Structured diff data
::::
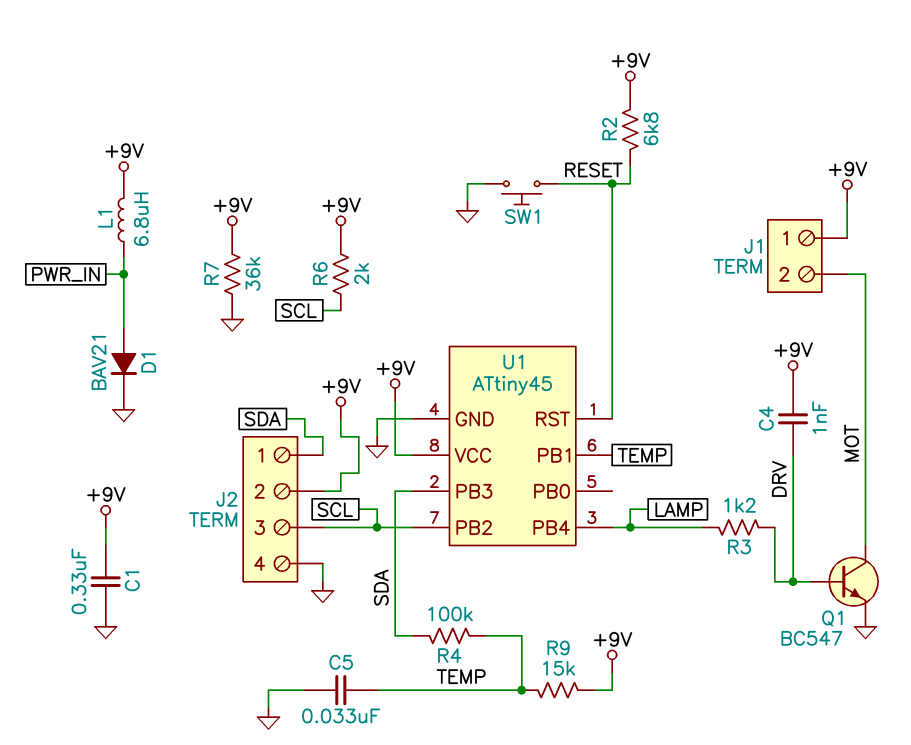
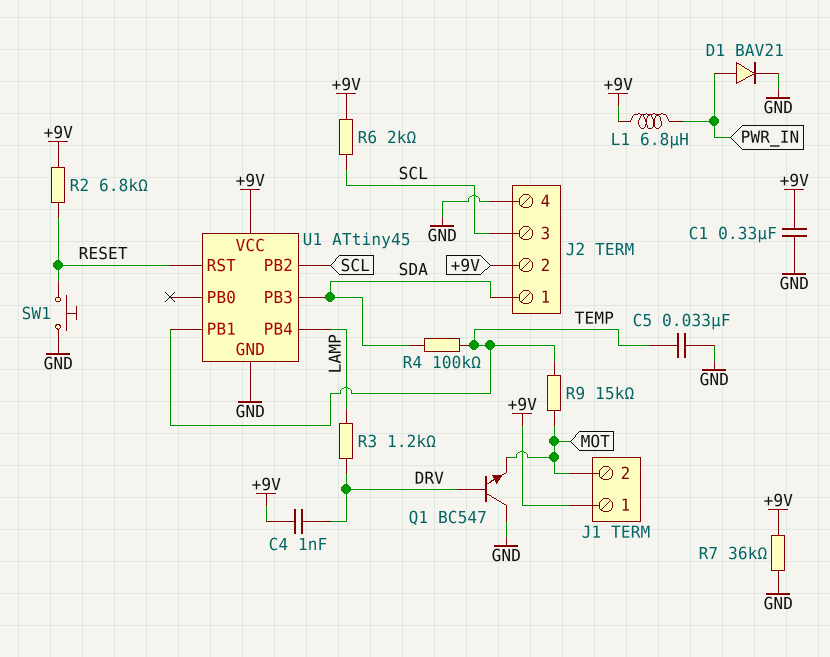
Q1: NPN BC547 (B DRV, C MOT, E GND) -> NPN BC547 (B DRV, C GND, E MOT)
R9: 15k (+9V, TEMP) -> 15k (MOT, TEMP)

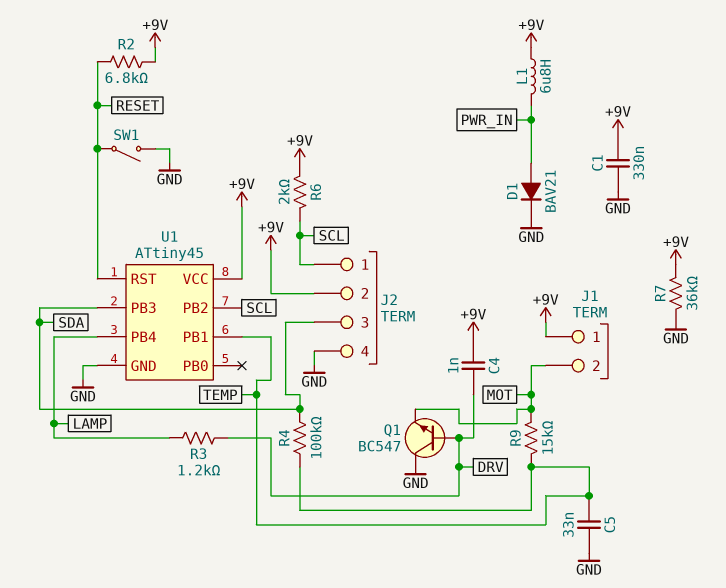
J2 pin 1: SDA -> SCL
J2 pin 3: SCL -> SDA
SW1: button (GND, RESET) -> switch (GND, RESET)

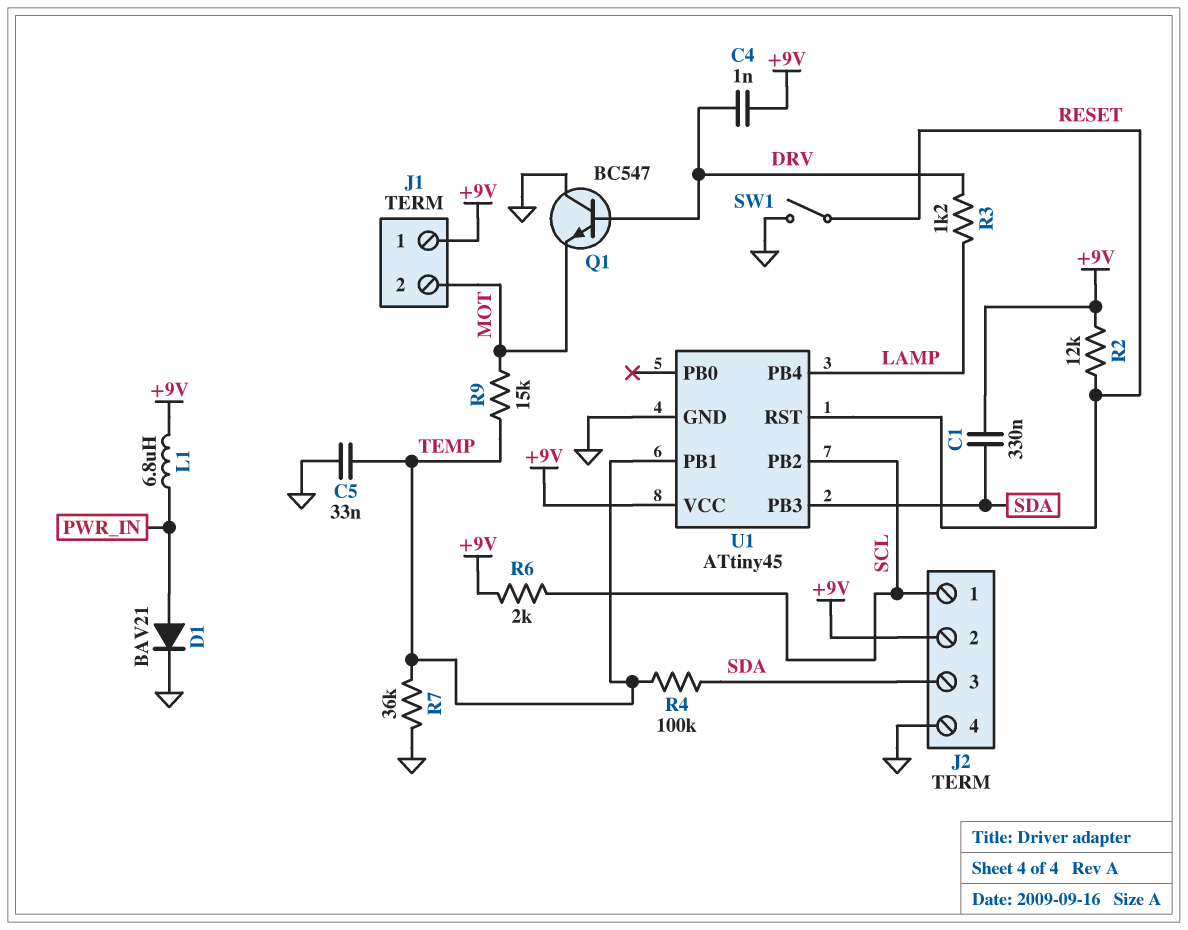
C1: 330nF (+9V, GND) -> 330nF (+9V, SDA)
R2: 6.8k (+9V, RESET) -> 12k (+9V, RESET)
R7: 36k (+9V, GND) -> 36k (GND, TEMP)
::::
What is expected
Would you write out exactly the lines of the data from the one holding "J2 pin 1: SDA -> SCL" to the final line, both included, with pictures left out?

Solution for this problem
J2 pin 1: SDA -> SCL
J2 pin 3: SCL -> SDA
SW1: button (GND, RESET) -> switch (GND, RESET)

C1: 330nF (+9V, GND) -> 330nF (+9V, SDA)
R2: 6.8k (+9V, RESET) -> 12k (+9V, RESET)
R7: 36k (+9V, GND) -> 36k (GND, TEMP)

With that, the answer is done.